PROBLEM TO WORK ON » When you reach the line that contains "C101: 39pF (SIG5, SIG15)" in the data below, start reproducing lines exactly, and stop after the line that contains "C110: 47uF (GND, SIG17)".

SUPPLIED DATA »
★ ★ ★ ★

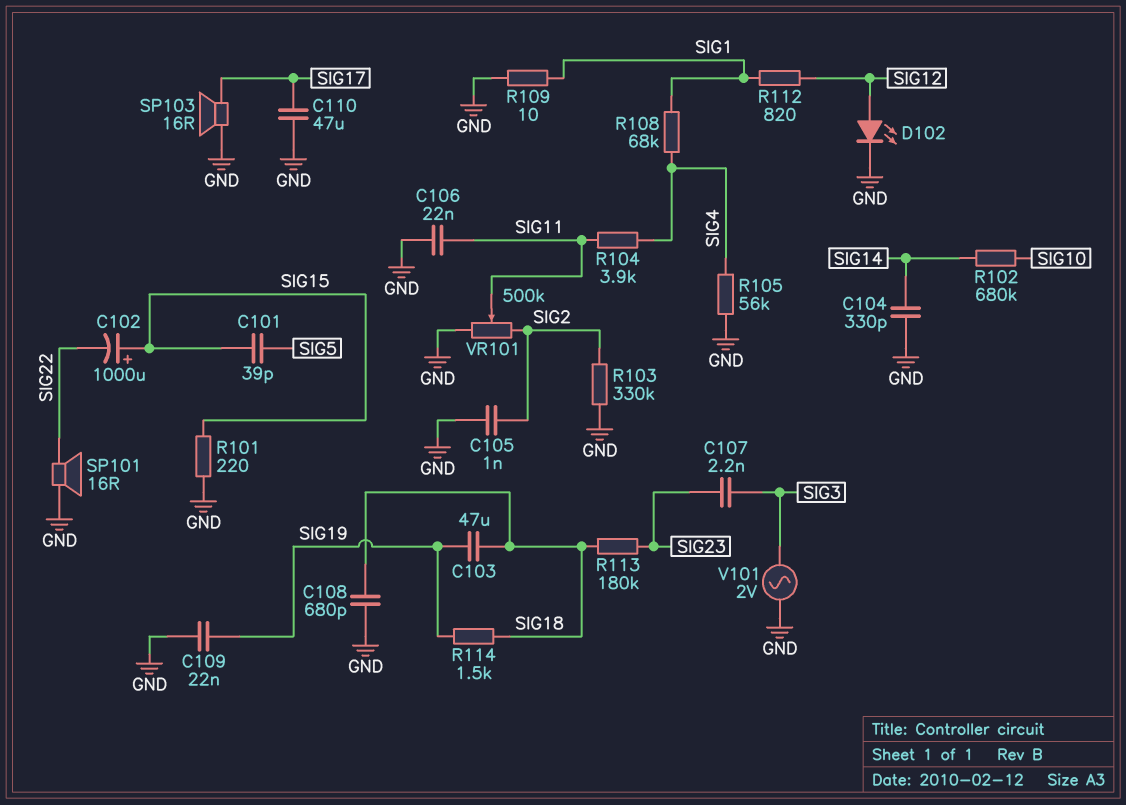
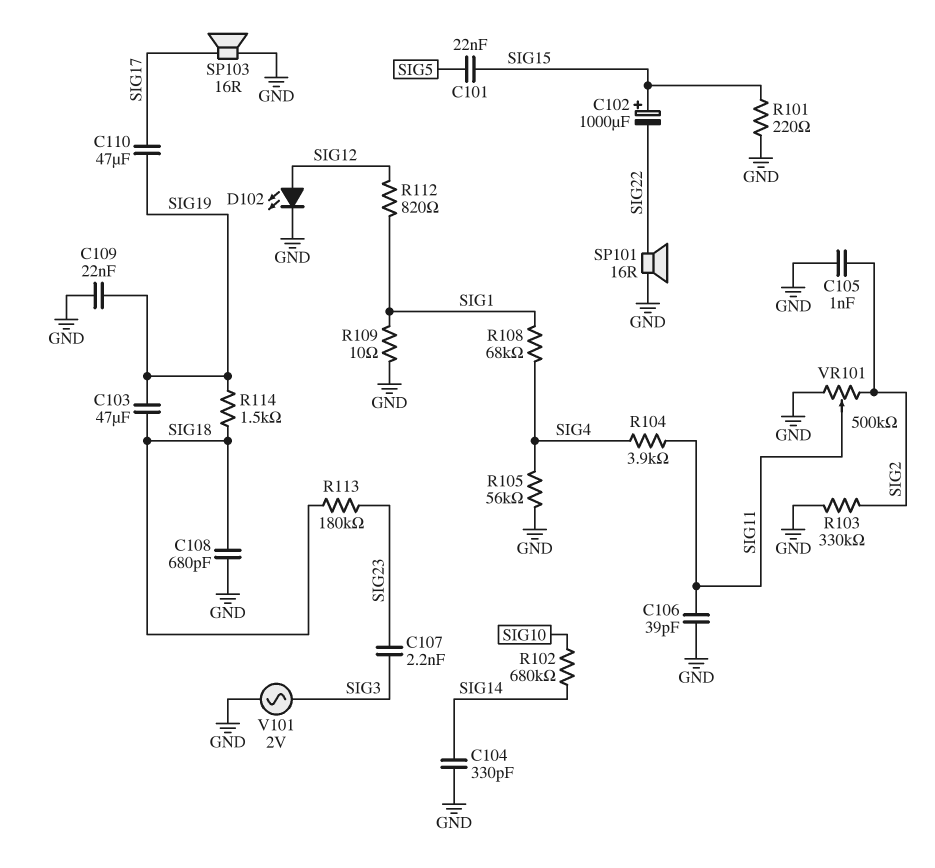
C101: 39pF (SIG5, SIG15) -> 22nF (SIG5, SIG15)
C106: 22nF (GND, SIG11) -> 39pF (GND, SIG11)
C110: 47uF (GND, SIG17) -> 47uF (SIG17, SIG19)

★ ★ ★ ★

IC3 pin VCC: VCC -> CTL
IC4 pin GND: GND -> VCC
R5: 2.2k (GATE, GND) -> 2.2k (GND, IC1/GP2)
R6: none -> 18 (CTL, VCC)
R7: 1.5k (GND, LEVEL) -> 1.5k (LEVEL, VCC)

★ ★ ★ ★

SOLUTION TO THIS TASK »
C101: 39pF (SIG5, SIG15) -> 22nF (SIG5, SIG15)
C106: 22nF (GND, SIG11) -> 39pF (GND, SIG11)
C110: 47uF (GND, SIG17) -> 47uF (SIG17, SIG19)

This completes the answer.